◆ Brief
Count the lines below that contain the string "black", treating uppercase and lowercase letters as different, and reply with the number alone.

◆ Provided material

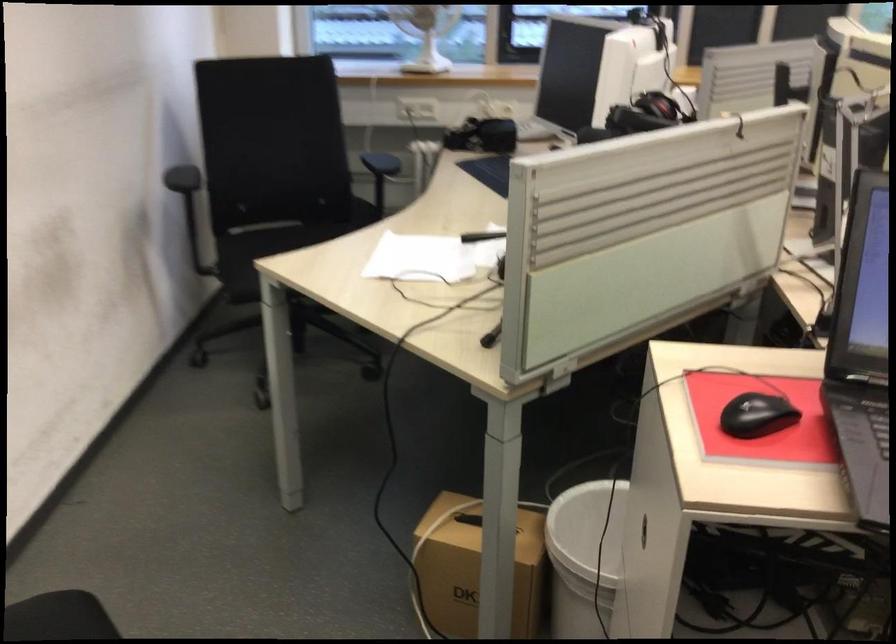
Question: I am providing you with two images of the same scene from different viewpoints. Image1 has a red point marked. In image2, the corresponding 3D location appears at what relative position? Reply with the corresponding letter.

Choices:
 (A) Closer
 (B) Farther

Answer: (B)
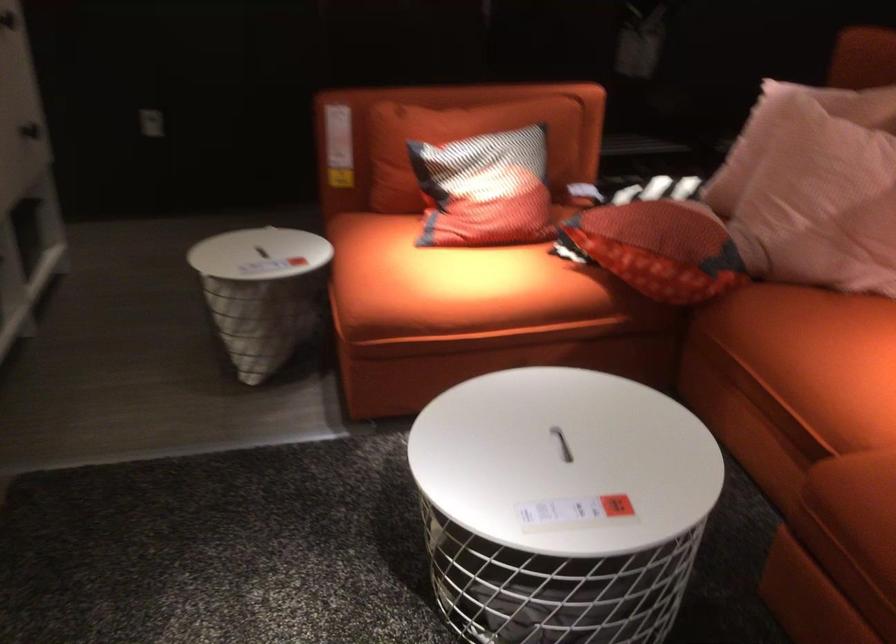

...

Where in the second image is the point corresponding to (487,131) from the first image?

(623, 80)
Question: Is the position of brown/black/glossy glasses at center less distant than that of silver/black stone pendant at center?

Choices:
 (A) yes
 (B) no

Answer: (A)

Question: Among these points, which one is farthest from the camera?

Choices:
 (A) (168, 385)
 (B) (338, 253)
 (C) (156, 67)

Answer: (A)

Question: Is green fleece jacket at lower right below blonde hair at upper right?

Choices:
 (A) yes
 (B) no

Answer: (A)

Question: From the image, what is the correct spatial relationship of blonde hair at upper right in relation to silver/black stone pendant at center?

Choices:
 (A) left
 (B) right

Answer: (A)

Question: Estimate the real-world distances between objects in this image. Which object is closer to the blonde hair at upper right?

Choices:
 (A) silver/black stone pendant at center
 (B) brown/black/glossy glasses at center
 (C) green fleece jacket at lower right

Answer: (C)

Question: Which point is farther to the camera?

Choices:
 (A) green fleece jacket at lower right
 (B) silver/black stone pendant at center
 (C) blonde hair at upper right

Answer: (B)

◆ Task result
5